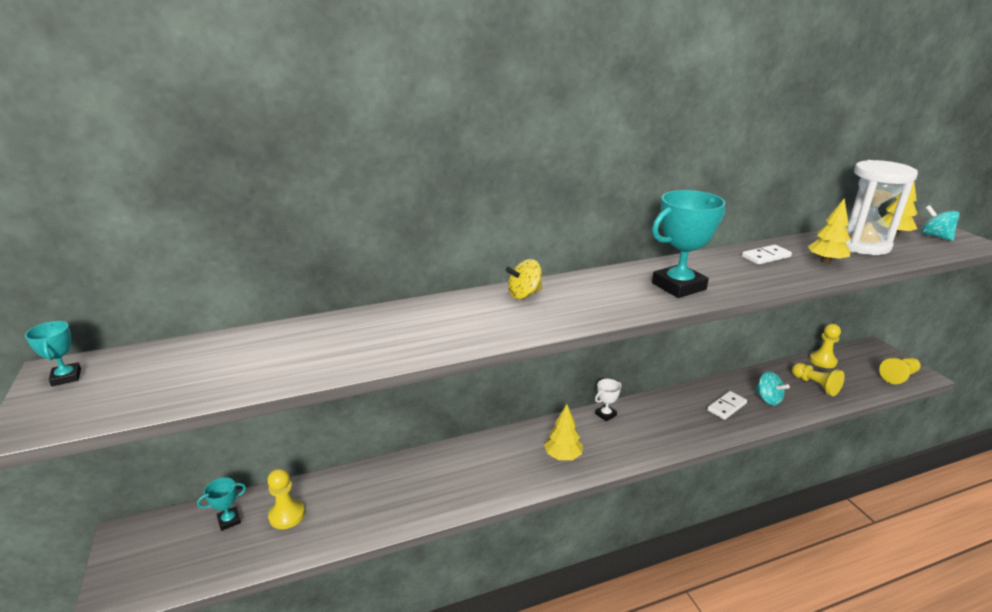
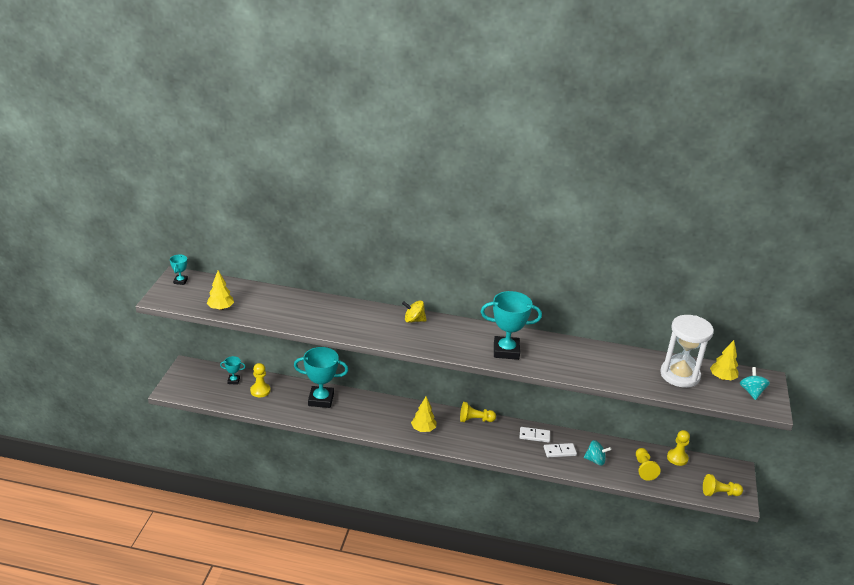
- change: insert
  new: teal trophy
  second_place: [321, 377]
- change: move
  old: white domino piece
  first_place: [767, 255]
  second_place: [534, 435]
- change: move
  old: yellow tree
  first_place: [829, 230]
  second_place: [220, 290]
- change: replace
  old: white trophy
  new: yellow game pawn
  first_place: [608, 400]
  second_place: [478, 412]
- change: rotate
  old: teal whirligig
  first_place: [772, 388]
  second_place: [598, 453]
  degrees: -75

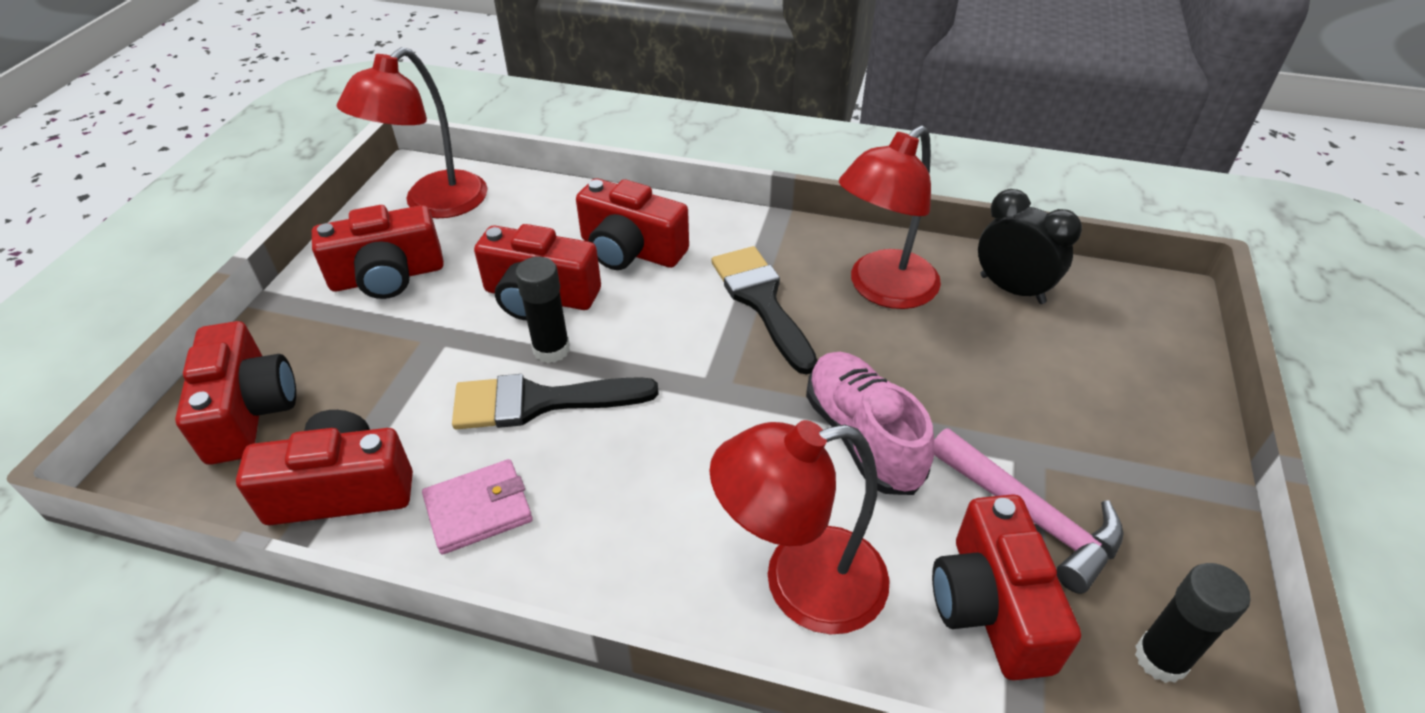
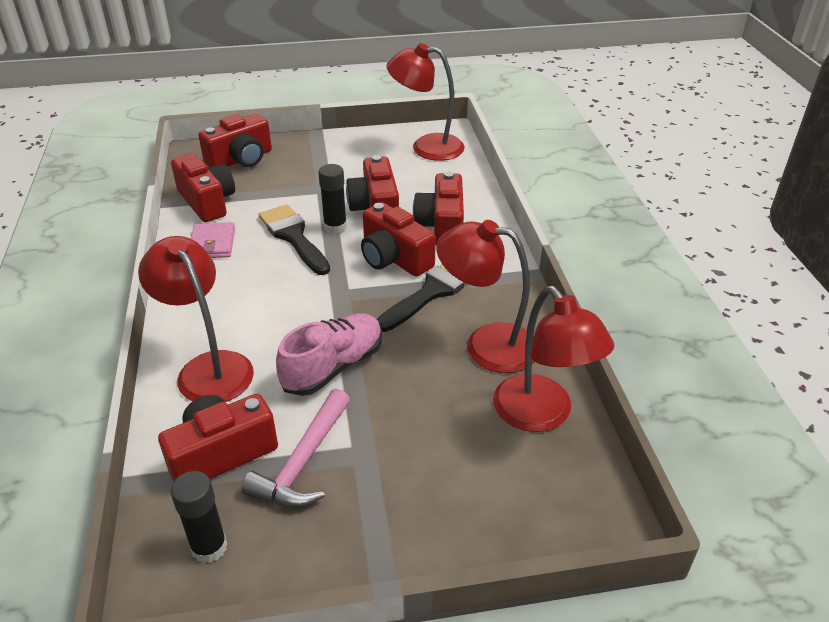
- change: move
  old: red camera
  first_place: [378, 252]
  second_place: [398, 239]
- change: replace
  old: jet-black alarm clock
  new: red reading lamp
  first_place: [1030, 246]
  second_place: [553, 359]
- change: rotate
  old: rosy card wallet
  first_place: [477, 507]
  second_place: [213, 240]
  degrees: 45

▶ Requirement: Starting at the line that contains "second_place: [478, 412]", retype each line through the end of the data exactly, and leave out every picture.

▶ Written answer:
  second_place: [478, 412]
- change: rotate
  old: teal whirligig
  first_place: [772, 388]
  second_place: [598, 453]
  degrees: -75

- change: move
  old: red camera
  first_place: [378, 252]
  second_place: [398, 239]
- change: replace
  old: jet-black alarm clock
  new: red reading lamp
  first_place: [1030, 246]
  second_place: [553, 359]
- change: rotate
  old: rosy card wallet
  first_place: [477, 507]
  second_place: [213, 240]
  degrees: 45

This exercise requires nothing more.